Object matching records:
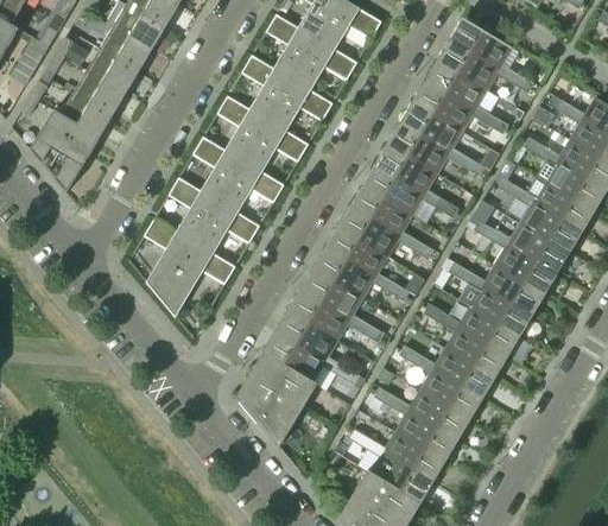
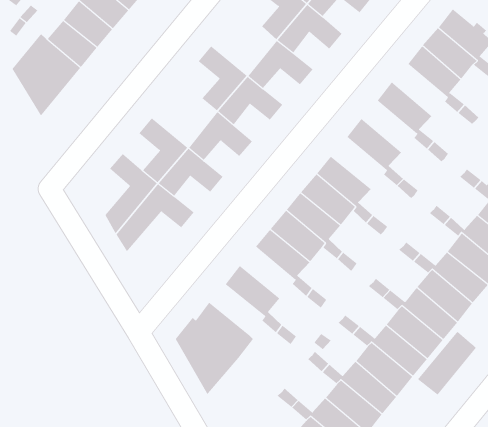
building: [241,53,292,119] -> none
building: [414,82,473,131] -> none
building: [390,123,448,172] -> none
building: [192,135,243,201] -> none
building: [365,165,423,214] -> none
building: [290,290,348,338] -> none
building: [265,332,323,384] -> none
building: none -> [417,331,477,396]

**Required action**
All of the entries above are to be duplicated exactly, with every image left out.

**Output below**
building: [241,53,292,119] -> none
building: [414,82,473,131] -> none
building: [390,123,448,172] -> none
building: [192,135,243,201] -> none
building: [365,165,423,214] -> none
building: [290,290,348,338] -> none
building: [265,332,323,384] -> none
building: none -> [417,331,477,396]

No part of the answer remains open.